Try it: Output the records below in full, word for word; pictures do not belong in it.
---------- Source material ----------
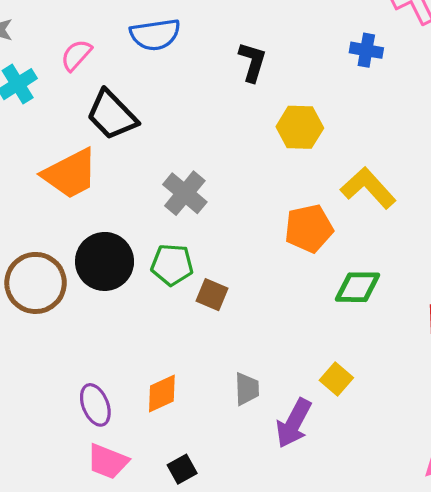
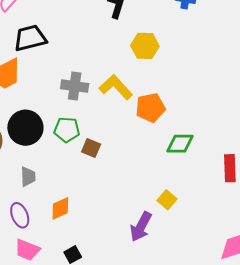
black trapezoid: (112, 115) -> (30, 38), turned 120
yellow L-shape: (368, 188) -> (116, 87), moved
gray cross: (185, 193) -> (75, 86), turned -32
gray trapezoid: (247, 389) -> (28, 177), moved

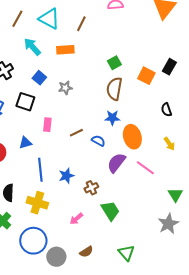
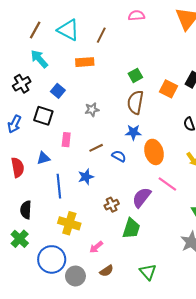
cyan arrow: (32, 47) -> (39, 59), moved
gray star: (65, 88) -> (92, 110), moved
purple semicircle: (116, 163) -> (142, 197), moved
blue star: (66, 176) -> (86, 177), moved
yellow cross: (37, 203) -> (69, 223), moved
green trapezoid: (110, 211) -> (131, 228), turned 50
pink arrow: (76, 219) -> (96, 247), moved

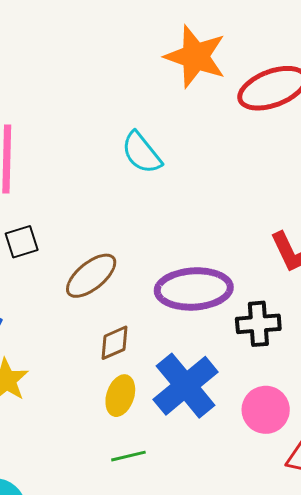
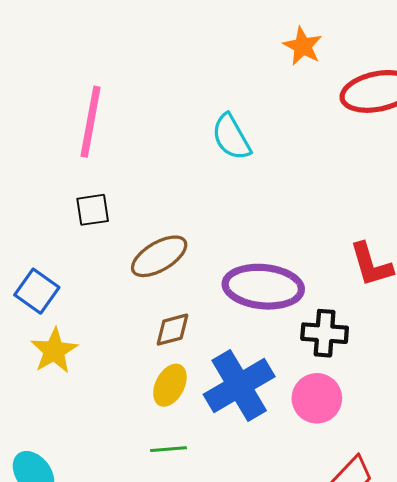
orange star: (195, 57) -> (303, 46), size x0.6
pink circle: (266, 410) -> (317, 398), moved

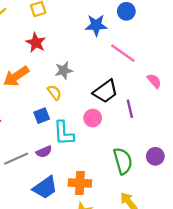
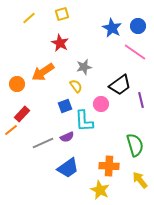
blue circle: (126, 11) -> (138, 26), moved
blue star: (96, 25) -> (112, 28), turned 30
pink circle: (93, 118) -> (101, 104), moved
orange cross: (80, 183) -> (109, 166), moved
----------
Worked solution:
black trapezoid: (112, 115) -> (30, 38), turned 120
yellow L-shape: (368, 188) -> (116, 87), moved
gray cross: (185, 193) -> (75, 86), turned -32
gray trapezoid: (247, 389) -> (28, 177), moved

cyan arrow: (32, 47) -> (39, 59), moved
gray star: (65, 88) -> (92, 110), moved
purple semicircle: (116, 163) -> (142, 197), moved
blue star: (66, 176) -> (86, 177), moved
yellow cross: (37, 203) -> (69, 223), moved
green trapezoid: (110, 211) -> (131, 228), turned 50
pink arrow: (76, 219) -> (96, 247), moved

orange star: (195, 57) -> (303, 46), size x0.6
pink circle: (266, 410) -> (317, 398), moved

blue circle: (126, 11) -> (138, 26), moved
blue star: (96, 25) -> (112, 28), turned 30
pink circle: (93, 118) -> (101, 104), moved
orange cross: (80, 183) -> (109, 166), moved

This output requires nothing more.